A block of data:
———

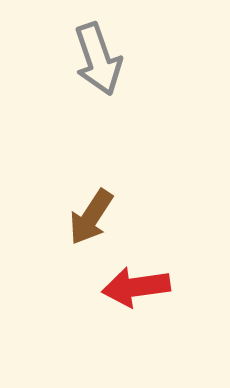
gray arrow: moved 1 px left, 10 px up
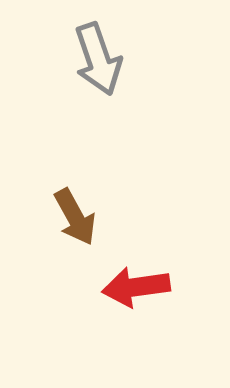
brown arrow: moved 16 px left; rotated 62 degrees counterclockwise
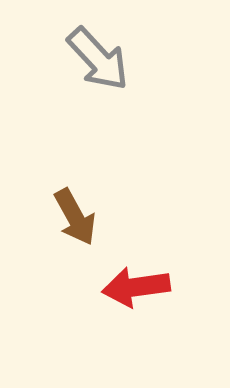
gray arrow: rotated 24 degrees counterclockwise
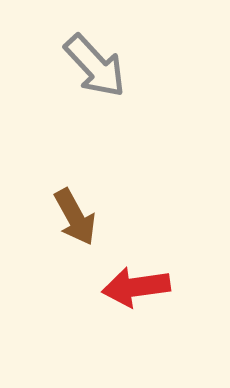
gray arrow: moved 3 px left, 7 px down
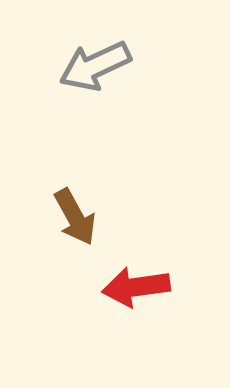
gray arrow: rotated 108 degrees clockwise
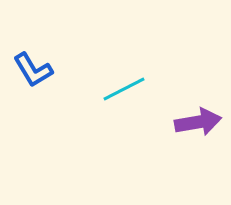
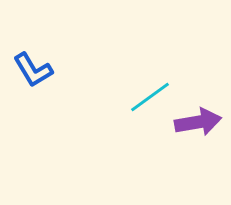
cyan line: moved 26 px right, 8 px down; rotated 9 degrees counterclockwise
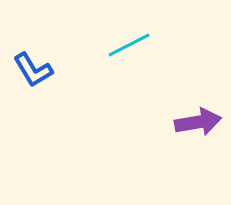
cyan line: moved 21 px left, 52 px up; rotated 9 degrees clockwise
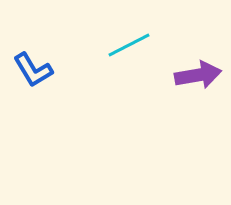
purple arrow: moved 47 px up
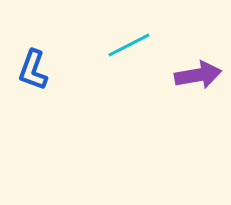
blue L-shape: rotated 51 degrees clockwise
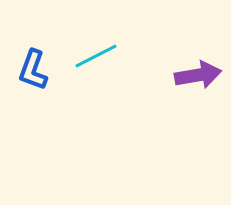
cyan line: moved 33 px left, 11 px down
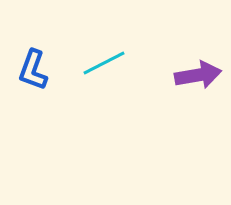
cyan line: moved 8 px right, 7 px down
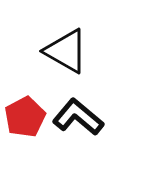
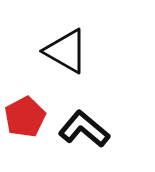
black L-shape: moved 6 px right, 12 px down
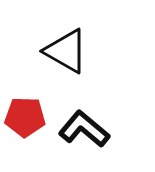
red pentagon: rotated 30 degrees clockwise
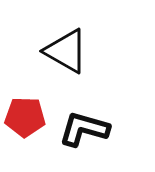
black L-shape: rotated 24 degrees counterclockwise
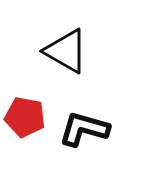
red pentagon: rotated 9 degrees clockwise
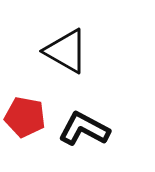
black L-shape: rotated 12 degrees clockwise
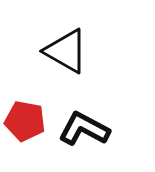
red pentagon: moved 4 px down
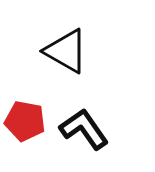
black L-shape: rotated 27 degrees clockwise
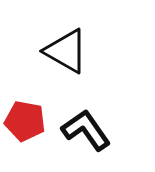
black L-shape: moved 2 px right, 1 px down
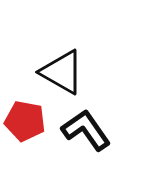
black triangle: moved 4 px left, 21 px down
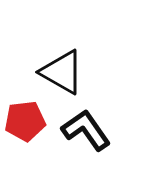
red pentagon: rotated 18 degrees counterclockwise
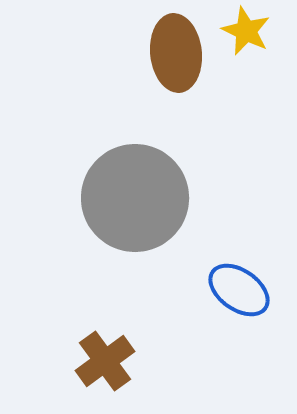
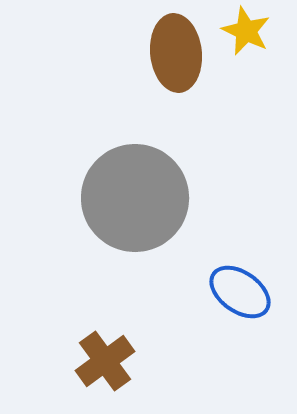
blue ellipse: moved 1 px right, 2 px down
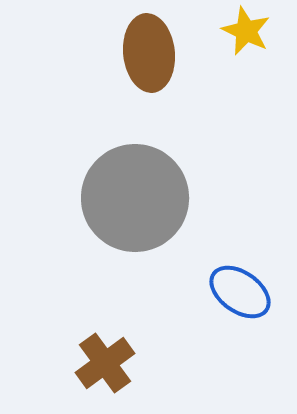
brown ellipse: moved 27 px left
brown cross: moved 2 px down
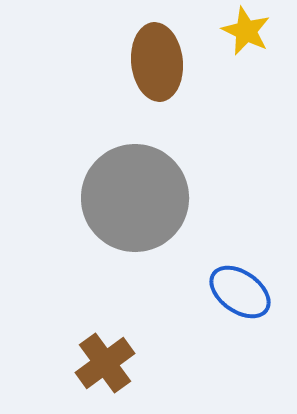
brown ellipse: moved 8 px right, 9 px down
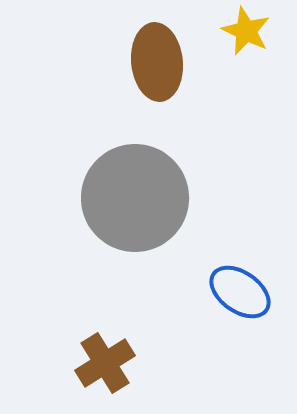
brown cross: rotated 4 degrees clockwise
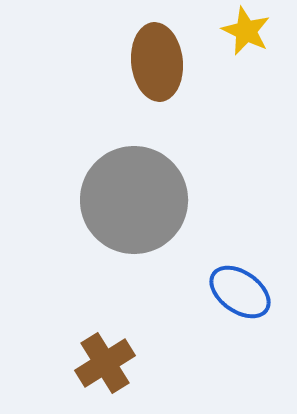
gray circle: moved 1 px left, 2 px down
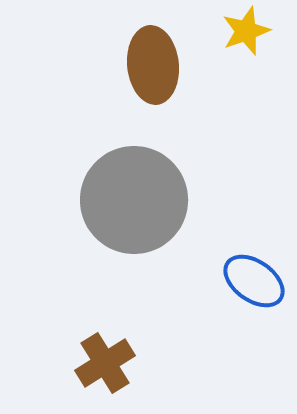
yellow star: rotated 27 degrees clockwise
brown ellipse: moved 4 px left, 3 px down
blue ellipse: moved 14 px right, 11 px up
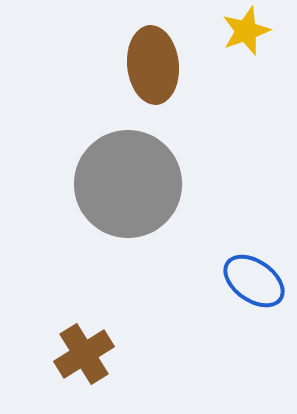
gray circle: moved 6 px left, 16 px up
brown cross: moved 21 px left, 9 px up
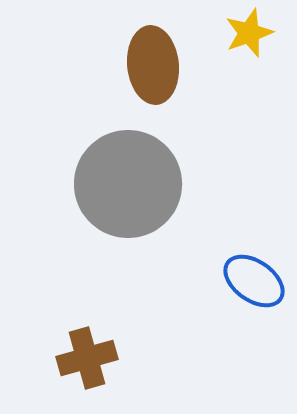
yellow star: moved 3 px right, 2 px down
brown cross: moved 3 px right, 4 px down; rotated 16 degrees clockwise
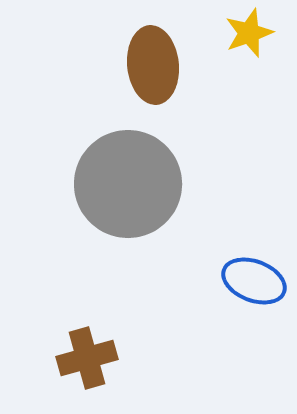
blue ellipse: rotated 14 degrees counterclockwise
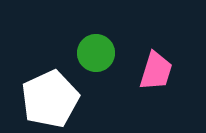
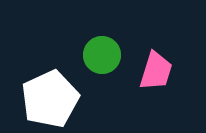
green circle: moved 6 px right, 2 px down
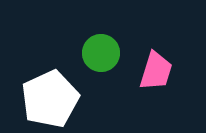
green circle: moved 1 px left, 2 px up
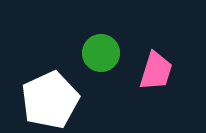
white pentagon: moved 1 px down
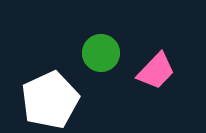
pink trapezoid: rotated 27 degrees clockwise
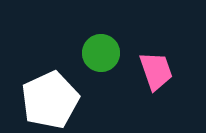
pink trapezoid: rotated 63 degrees counterclockwise
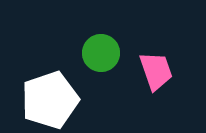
white pentagon: rotated 6 degrees clockwise
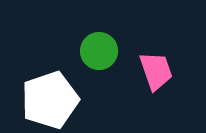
green circle: moved 2 px left, 2 px up
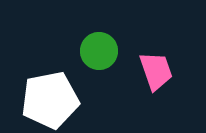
white pentagon: rotated 8 degrees clockwise
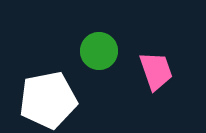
white pentagon: moved 2 px left
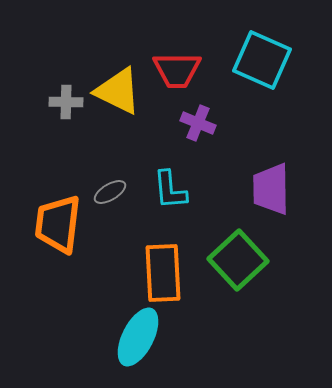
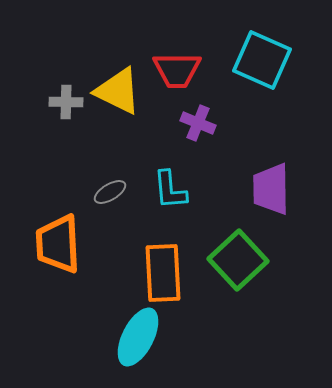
orange trapezoid: moved 20 px down; rotated 10 degrees counterclockwise
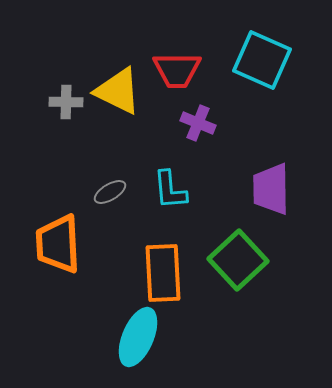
cyan ellipse: rotated 4 degrees counterclockwise
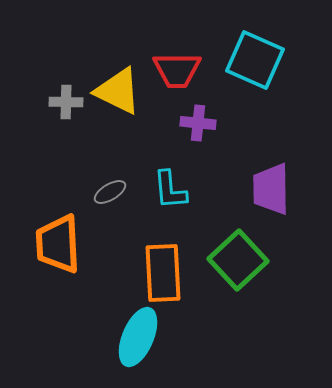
cyan square: moved 7 px left
purple cross: rotated 16 degrees counterclockwise
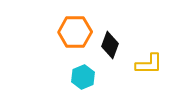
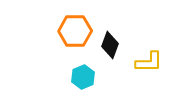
orange hexagon: moved 1 px up
yellow L-shape: moved 2 px up
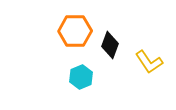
yellow L-shape: rotated 56 degrees clockwise
cyan hexagon: moved 2 px left
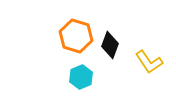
orange hexagon: moved 1 px right, 5 px down; rotated 16 degrees clockwise
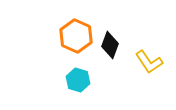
orange hexagon: rotated 8 degrees clockwise
cyan hexagon: moved 3 px left, 3 px down; rotated 20 degrees counterclockwise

———

DIRECTIONS :: Edit every row from the one containing "white pentagon: moved 1 px down" down to the one containing "cyan hexagon: moved 2 px left" so that "pink" becomes "magenta", with everything else unchanged. Leave the pictures out of your answer.

SOLUTION TO THE EXERCISE ::
white pentagon: moved 1 px down
magenta trapezoid: rotated 27 degrees clockwise
magenta trapezoid: rotated 63 degrees counterclockwise
white pentagon: rotated 6 degrees clockwise
green circle: moved 2 px left, 2 px up
white pentagon: rotated 8 degrees clockwise
white pentagon: moved 2 px left
orange trapezoid: moved 20 px down; rotated 10 degrees counterclockwise
cyan ellipse: rotated 4 degrees counterclockwise
cyan square: moved 7 px left
purple cross: rotated 16 degrees counterclockwise
orange hexagon: moved 1 px up
yellow L-shape: moved 2 px up
yellow L-shape: rotated 56 degrees clockwise
cyan hexagon: moved 2 px left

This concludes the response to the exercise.